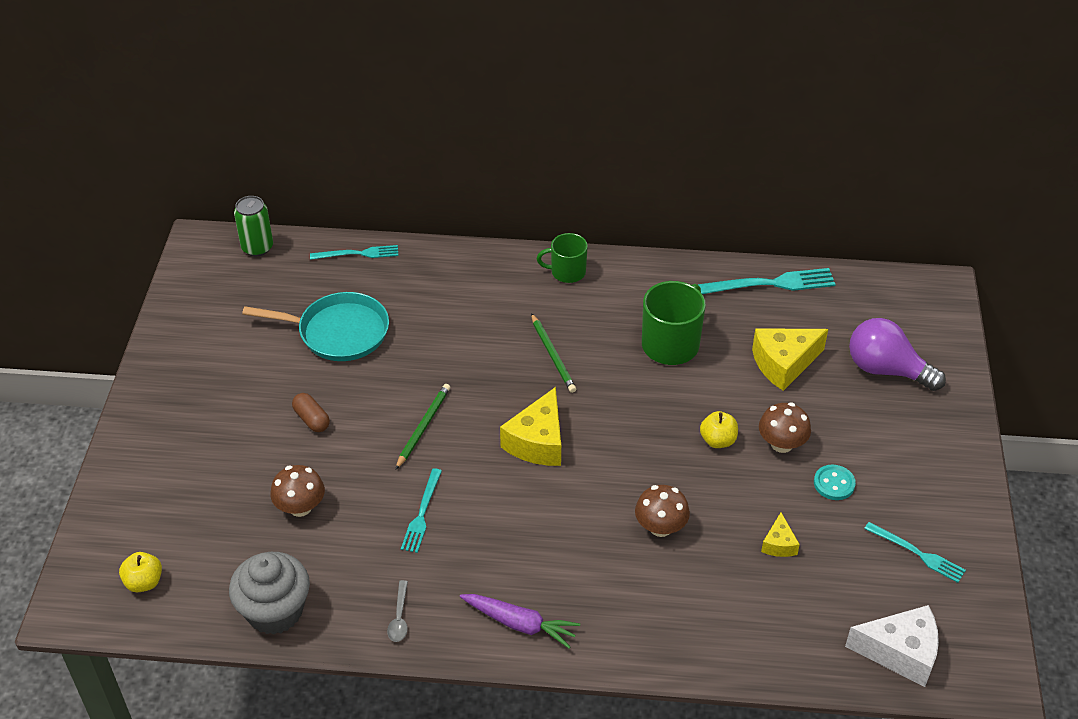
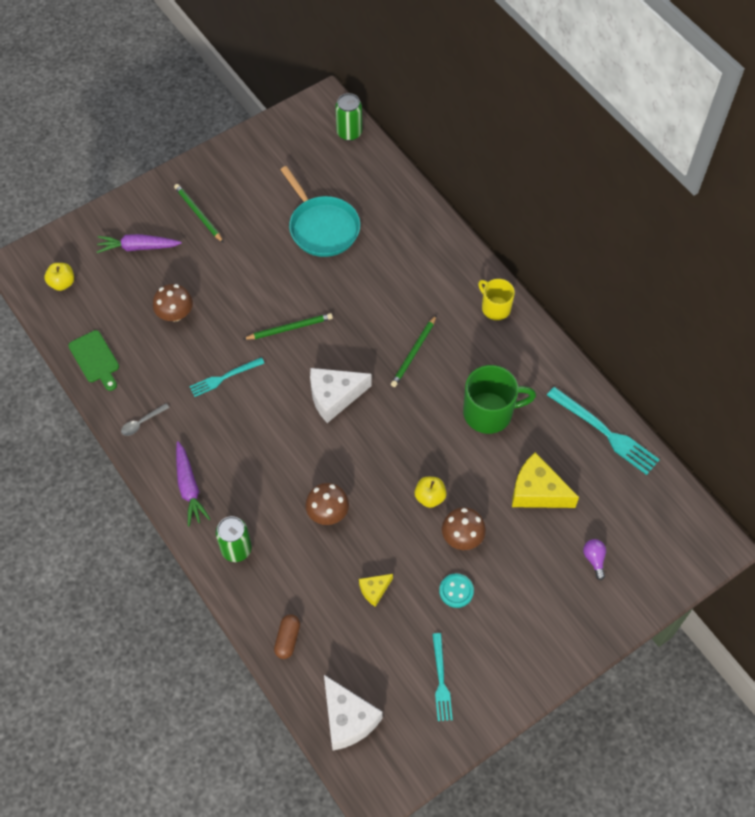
camera: 50 degrees right, 15 degrees up
(181, 488) = (138, 247): none -> purple carrot
(204, 414) = (198, 214): none -> green pencil
(275, 611) = (95, 359): grey cupcake -> green cutting board
(312, 419) = (243, 268): brown capsule -> brown capsule (287, 639)
(358, 254) = (396, 186): turquoise fork -> none
(538, 442) = (334, 397): yellow cheese -> white cheese
(567, 272) = (495, 308): green mug -> yellow mug
(631, 628) = (236, 549): none -> green can
(886, 370) = (594, 559): purple light bulb -> purple light bulb, size x0.45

# ACTIVITY
Write down every line of the data above that includes the string "none".

# WRITTEN RESPONSE
(181, 488) = (138, 247): none -> purple carrot
(204, 414) = (198, 214): none -> green pencil
(358, 254) = (396, 186): turquoise fork -> none
(631, 628) = (236, 549): none -> green can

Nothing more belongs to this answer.